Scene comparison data
__________________________________________________
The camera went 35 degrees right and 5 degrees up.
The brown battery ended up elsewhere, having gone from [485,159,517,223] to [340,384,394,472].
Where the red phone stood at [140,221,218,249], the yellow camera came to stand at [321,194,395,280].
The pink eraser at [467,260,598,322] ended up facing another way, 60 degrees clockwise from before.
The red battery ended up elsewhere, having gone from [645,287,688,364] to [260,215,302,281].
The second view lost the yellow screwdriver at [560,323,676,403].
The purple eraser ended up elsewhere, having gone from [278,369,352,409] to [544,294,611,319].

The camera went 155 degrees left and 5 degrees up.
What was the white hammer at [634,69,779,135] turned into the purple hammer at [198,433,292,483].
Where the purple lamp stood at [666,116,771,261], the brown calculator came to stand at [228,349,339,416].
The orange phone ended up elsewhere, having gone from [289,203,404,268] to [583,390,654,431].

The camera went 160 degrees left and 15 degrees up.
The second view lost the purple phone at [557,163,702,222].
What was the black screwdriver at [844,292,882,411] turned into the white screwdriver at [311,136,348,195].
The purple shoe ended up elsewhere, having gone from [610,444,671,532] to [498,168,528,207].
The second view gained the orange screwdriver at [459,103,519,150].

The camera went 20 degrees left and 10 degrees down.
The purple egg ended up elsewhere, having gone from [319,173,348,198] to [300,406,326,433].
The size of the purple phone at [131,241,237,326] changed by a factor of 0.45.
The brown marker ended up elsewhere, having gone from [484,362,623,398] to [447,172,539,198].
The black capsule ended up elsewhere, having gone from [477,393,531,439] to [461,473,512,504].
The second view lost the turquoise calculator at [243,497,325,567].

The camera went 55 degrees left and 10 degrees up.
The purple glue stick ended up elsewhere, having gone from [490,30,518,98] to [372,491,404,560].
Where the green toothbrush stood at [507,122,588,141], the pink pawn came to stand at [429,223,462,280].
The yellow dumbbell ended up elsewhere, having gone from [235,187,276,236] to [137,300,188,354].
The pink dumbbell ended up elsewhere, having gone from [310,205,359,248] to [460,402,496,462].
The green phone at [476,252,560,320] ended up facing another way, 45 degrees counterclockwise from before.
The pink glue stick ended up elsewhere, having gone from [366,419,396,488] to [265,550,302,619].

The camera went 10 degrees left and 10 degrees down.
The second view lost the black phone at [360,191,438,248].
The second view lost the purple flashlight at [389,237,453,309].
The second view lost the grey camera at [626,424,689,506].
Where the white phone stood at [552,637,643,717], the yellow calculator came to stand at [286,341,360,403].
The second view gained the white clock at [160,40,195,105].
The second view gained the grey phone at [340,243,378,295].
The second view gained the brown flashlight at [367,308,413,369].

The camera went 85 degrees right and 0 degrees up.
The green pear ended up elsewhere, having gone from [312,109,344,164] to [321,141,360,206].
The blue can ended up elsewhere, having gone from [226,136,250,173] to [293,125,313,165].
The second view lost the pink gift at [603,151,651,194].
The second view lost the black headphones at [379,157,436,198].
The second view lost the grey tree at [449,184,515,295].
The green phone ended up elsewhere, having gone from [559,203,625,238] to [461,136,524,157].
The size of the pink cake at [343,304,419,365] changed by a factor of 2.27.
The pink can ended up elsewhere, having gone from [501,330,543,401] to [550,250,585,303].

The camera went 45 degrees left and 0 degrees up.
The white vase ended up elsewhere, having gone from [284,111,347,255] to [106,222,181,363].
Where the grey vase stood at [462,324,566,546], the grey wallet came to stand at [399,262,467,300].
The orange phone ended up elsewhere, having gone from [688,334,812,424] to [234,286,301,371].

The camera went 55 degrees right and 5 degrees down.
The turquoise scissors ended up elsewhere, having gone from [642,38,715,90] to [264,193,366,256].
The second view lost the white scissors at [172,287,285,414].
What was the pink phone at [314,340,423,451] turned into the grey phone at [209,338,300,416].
__________________________________________________
▸ **Task brief**
Output every record above in full, exactly as it reads.

▸ **Result**
The camera went 35 degrees right and 5 degrees up.
The brown battery ended up elsewhere, having gone from [485,159,517,223] to [340,384,394,472].
Where the red phone stood at [140,221,218,249], the yellow camera came to stand at [321,194,395,280].
The pink eraser at [467,260,598,322] ended up facing another way, 60 degrees clockwise from before.
The red battery ended up elsewhere, having gone from [645,287,688,364] to [260,215,302,281].
The second view lost the yellow screwdriver at [560,323,676,403].
The purple eraser ended up elsewhere, having gone from [278,369,352,409] to [544,294,611,319].

The camera went 155 degrees left and 5 degrees up.
What was the white hammer at [634,69,779,135] turned into the purple hammer at [198,433,292,483].
Where the purple lamp stood at [666,116,771,261], the brown calculator came to stand at [228,349,339,416].
The orange phone ended up elsewhere, having gone from [289,203,404,268] to [583,390,654,431].

The camera went 160 degrees left and 15 degrees up.
The second view lost the purple phone at [557,163,702,222].
What was the black screwdriver at [844,292,882,411] turned into the white screwdriver at [311,136,348,195].
The purple shoe ended up elsewhere, having gone from [610,444,671,532] to [498,168,528,207].
The second view gained the orange screwdriver at [459,103,519,150].

The camera went 20 degrees left and 10 degrees down.
The purple egg ended up elsewhere, having gone from [319,173,348,198] to [300,406,326,433].
The size of the purple phone at [131,241,237,326] changed by a factor of 0.45.
The brown marker ended up elsewhere, having gone from [484,362,623,398] to [447,172,539,198].
The black capsule ended up elsewhere, having gone from [477,393,531,439] to [461,473,512,504].
The second view lost the turquoise calculator at [243,497,325,567].

The camera went 55 degrees left and 10 degrees up.
The purple glue stick ended up elsewhere, having gone from [490,30,518,98] to [372,491,404,560].
Where the green toothbrush stood at [507,122,588,141], the pink pawn came to stand at [429,223,462,280].
The yellow dumbbell ended up elsewhere, having gone from [235,187,276,236] to [137,300,188,354].
The pink dumbbell ended up elsewhere, having gone from [310,205,359,248] to [460,402,496,462].
The green phone at [476,252,560,320] ended up facing another way, 45 degrees counterclockwise from before.
The pink glue stick ended up elsewhere, having gone from [366,419,396,488] to [265,550,302,619].

The camera went 10 degrees left and 10 degrees down.
The second view lost the black phone at [360,191,438,248].
The second view lost the purple flashlight at [389,237,453,309].
The second view lost the grey camera at [626,424,689,506].
Where the white phone stood at [552,637,643,717], the yellow calculator came to stand at [286,341,360,403].
The second view gained the white clock at [160,40,195,105].
The second view gained the grey phone at [340,243,378,295].
The second view gained the brown flashlight at [367,308,413,369].

The camera went 85 degrees right and 0 degrees up.
The green pear ended up elsewhere, having gone from [312,109,344,164] to [321,141,360,206].
The blue can ended up elsewhere, having gone from [226,136,250,173] to [293,125,313,165].
The second view lost the pink gift at [603,151,651,194].
The second view lost the black headphones at [379,157,436,198].
The second view lost the grey tree at [449,184,515,295].
The green phone ended up elsewhere, having gone from [559,203,625,238] to [461,136,524,157].
The size of the pink cake at [343,304,419,365] changed by a factor of 2.27.
The pink can ended up elsewhere, having gone from [501,330,543,401] to [550,250,585,303].

The camera went 45 degrees left and 0 degrees up.
The white vase ended up elsewhere, having gone from [284,111,347,255] to [106,222,181,363].
Where the grey vase stood at [462,324,566,546], the grey wallet came to stand at [399,262,467,300].
The orange phone ended up elsewhere, having gone from [688,334,812,424] to [234,286,301,371].

The camera went 55 degrees right and 5 degrees down.
The turquoise scissors ended up elsewhere, having gone from [642,38,715,90] to [264,193,366,256].
The second view lost the white scissors at [172,287,285,414].
What was the pink phone at [314,340,423,451] turned into the grey phone at [209,338,300,416].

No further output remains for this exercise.